The data below holds a line containing "C1: 1500uF (plus" and a line containing "LDR3: VT90N1 (GND, VDD)"; please quote exactly those two lines and every line between them, and nothing else.

BEGIN EXERCISE MATERIALS

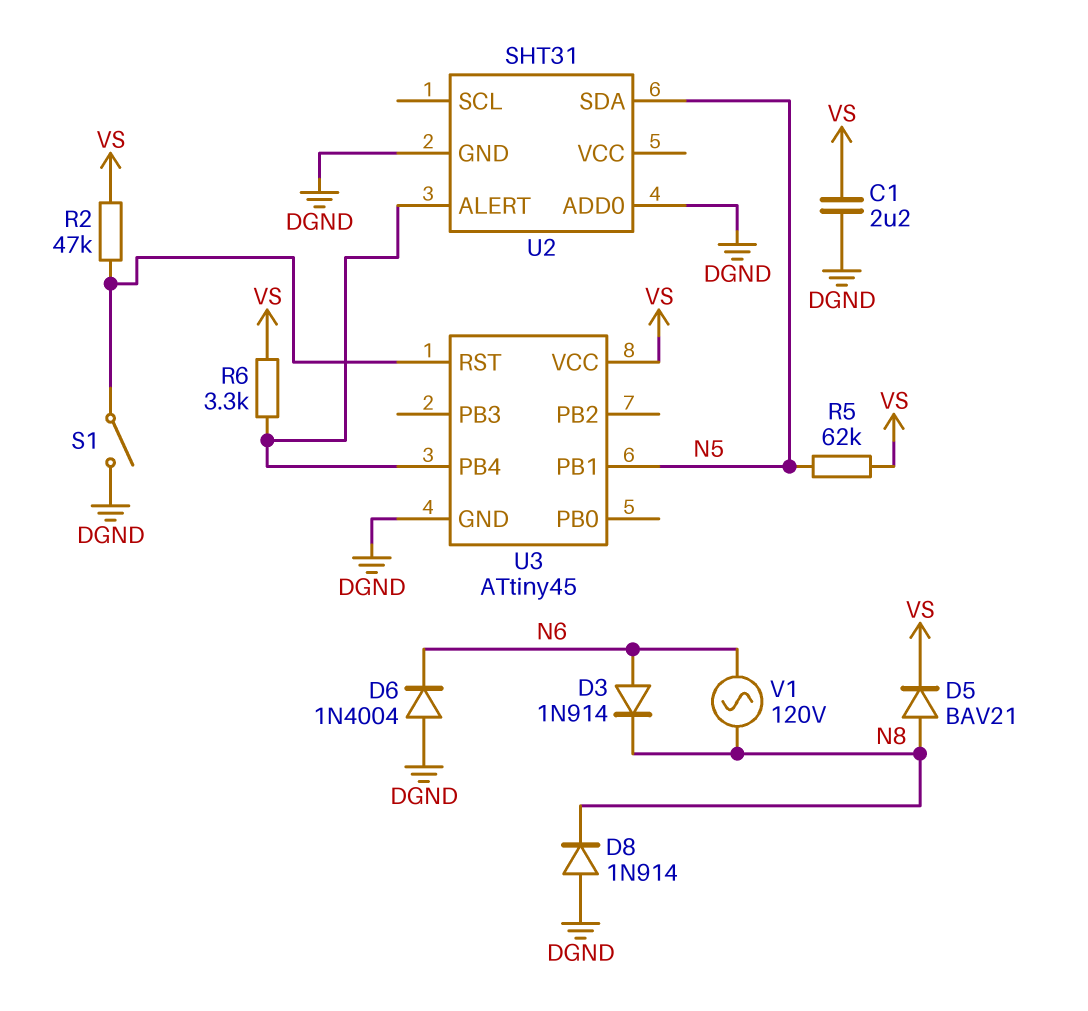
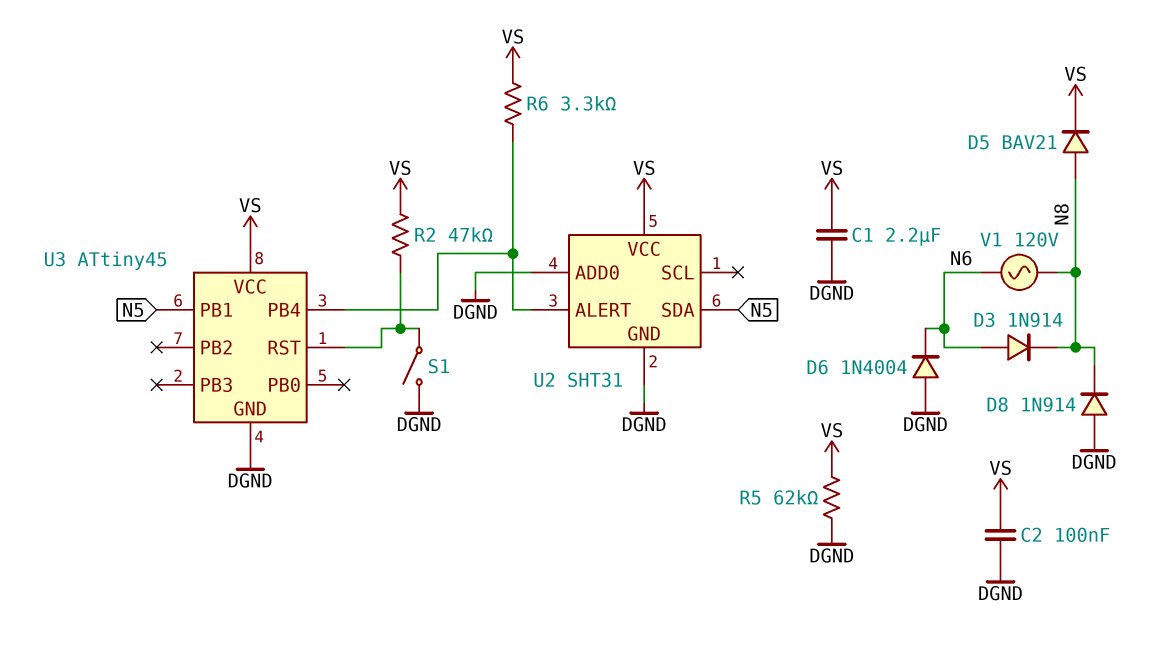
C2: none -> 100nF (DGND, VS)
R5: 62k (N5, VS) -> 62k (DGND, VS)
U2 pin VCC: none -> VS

END EXERCISE MATERIALS
BEGIN EXERCISE MATERIALS

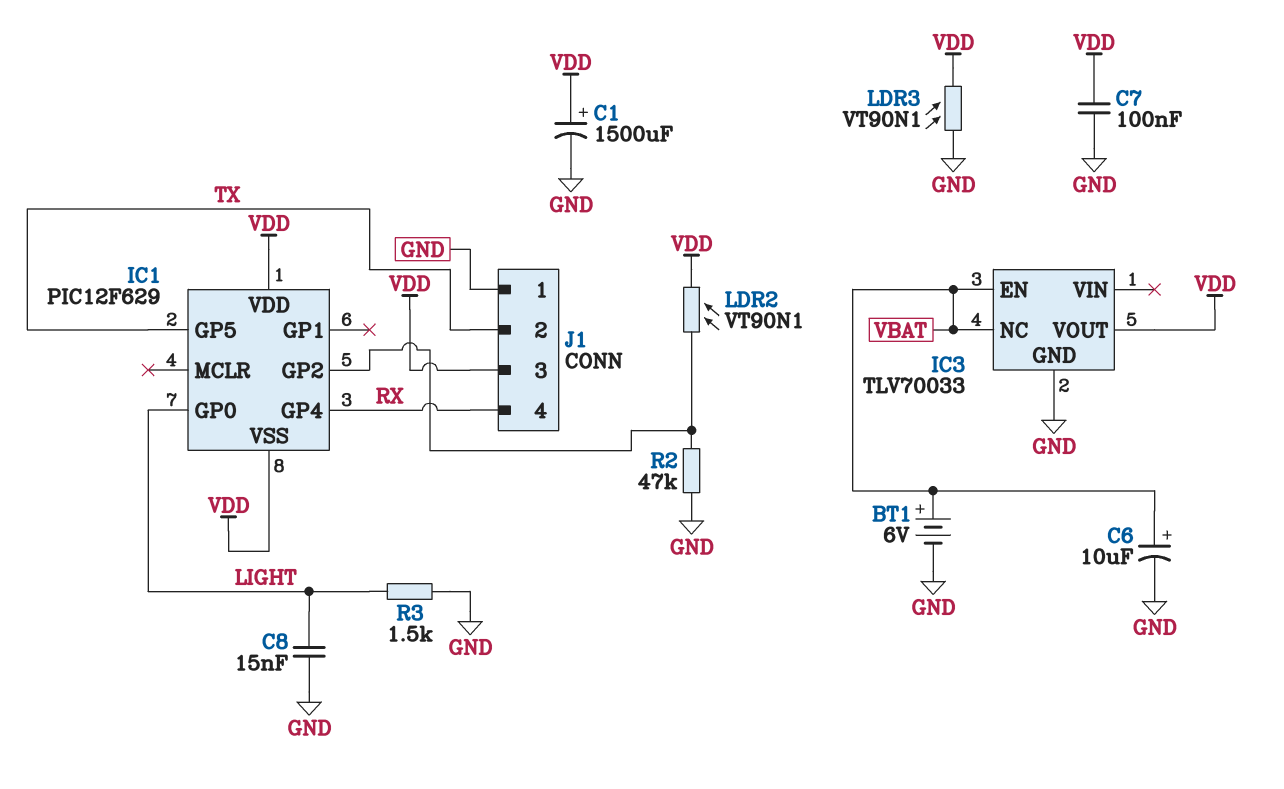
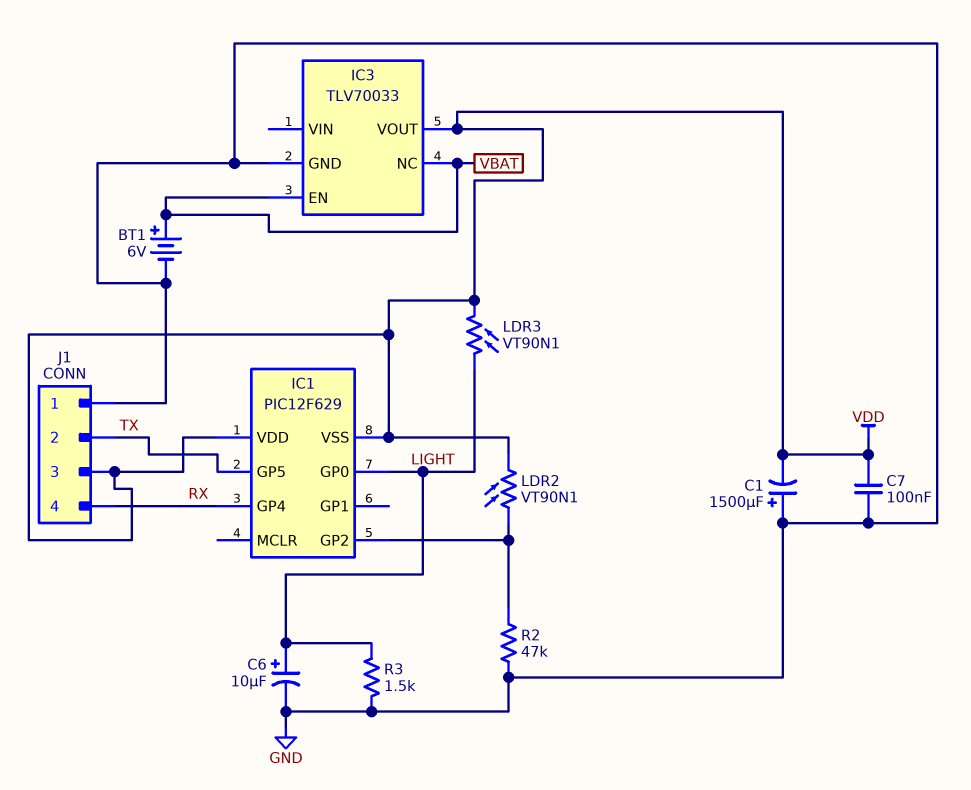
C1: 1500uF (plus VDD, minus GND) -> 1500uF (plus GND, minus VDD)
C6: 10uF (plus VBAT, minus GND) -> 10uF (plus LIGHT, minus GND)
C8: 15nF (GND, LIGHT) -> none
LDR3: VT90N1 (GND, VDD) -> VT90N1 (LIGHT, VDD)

END EXERCISE MATERIALS
BEGIN EXERCISE MATERIALS

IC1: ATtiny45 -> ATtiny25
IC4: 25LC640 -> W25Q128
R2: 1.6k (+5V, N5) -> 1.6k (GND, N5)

END EXERCISE MATERIALS

→ **SOLUTION TO THIS PROBLEM**:
C1: 1500uF (plus VDD, minus GND) -> 1500uF (plus GND, minus VDD)
C6: 10uF (plus VBAT, minus GND) -> 10uF (plus LIGHT, minus GND)
C8: 15nF (GND, LIGHT) -> none
LDR3: VT90N1 (GND, VDD) -> VT90N1 (LIGHT, VDD)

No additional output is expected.